Task description:
An exact transcription of the listing, without its images, is what the answer must contain.

Provided records:

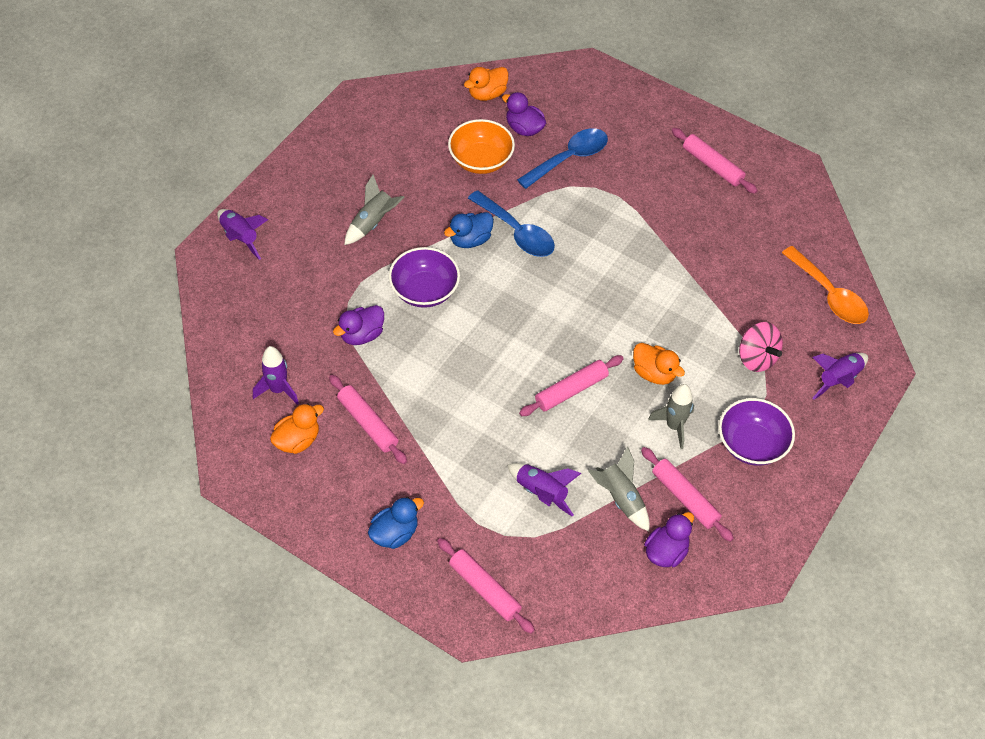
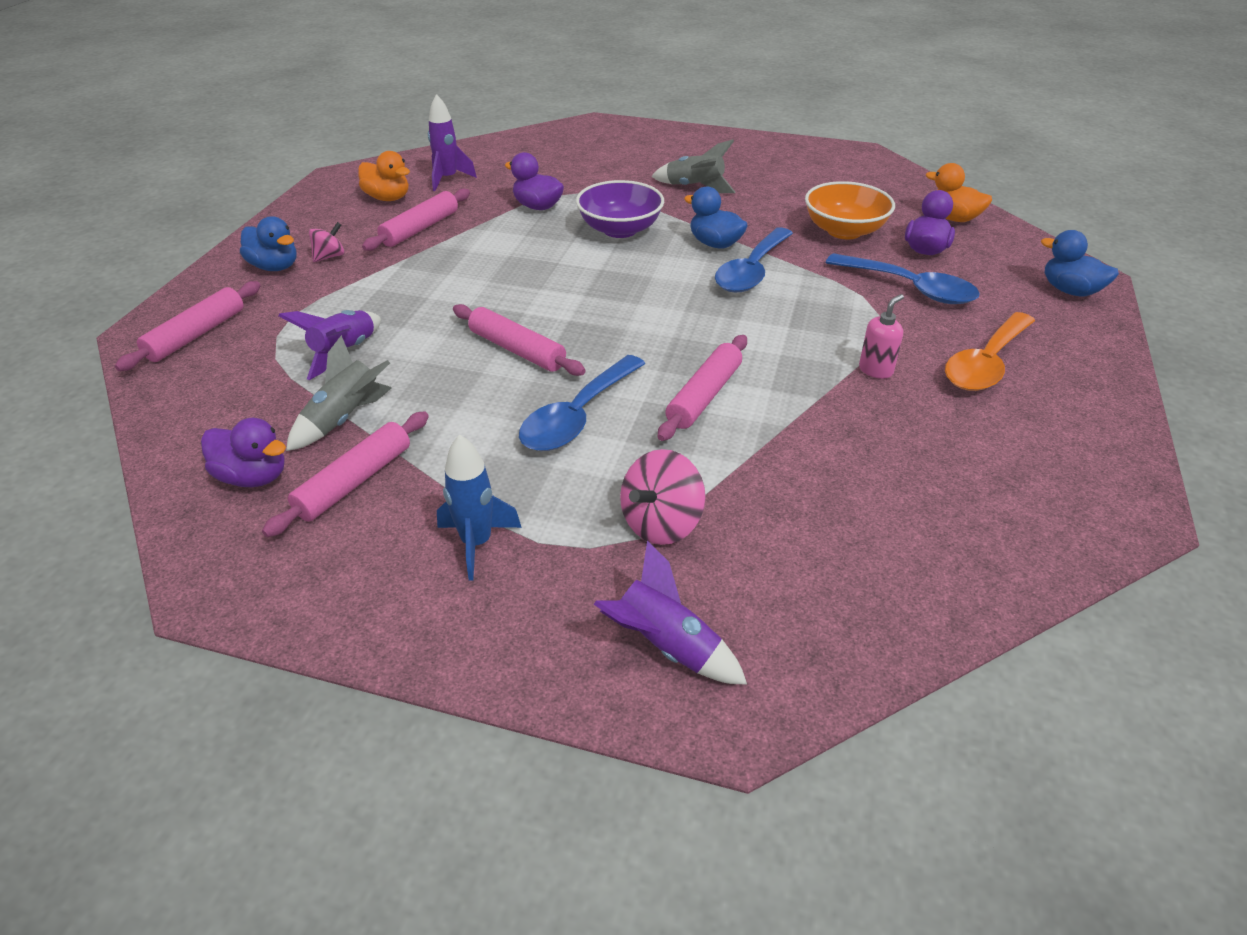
camera: 75 degrees right, 15 degrees down
(240, 237) = (626, 133): purple rocket -> none
(392, 493) = (329, 257): none -> pink spinning top
(600, 84) = (1070, 291): none -> blue duck
(652, 214) = (876, 370): none -> pink soap dispenser
(654, 373) = (577, 416): orange duck -> blue spoon
(674, 426) = (486, 451): grey rocket -> none
(712, 166) = (1030, 414): pink rolling pin -> pink rolling pin (704, 396)
(751, 444) = (477, 543): purple bowl -> blue rocket
(829, 294) = (865, 604): orange spoon -> orange spoon (986, 363)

Answer to this task:
camera: 75 degrees right, 15 degrees down
(240, 237) = (626, 133): purple rocket -> none
(392, 493) = (329, 257): none -> pink spinning top
(600, 84) = (1070, 291): none -> blue duck
(652, 214) = (876, 370): none -> pink soap dispenser
(654, 373) = (577, 416): orange duck -> blue spoon
(674, 426) = (486, 451): grey rocket -> none
(712, 166) = (1030, 414): pink rolling pin -> pink rolling pin (704, 396)
(751, 444) = (477, 543): purple bowl -> blue rocket
(829, 294) = (865, 604): orange spoon -> orange spoon (986, 363)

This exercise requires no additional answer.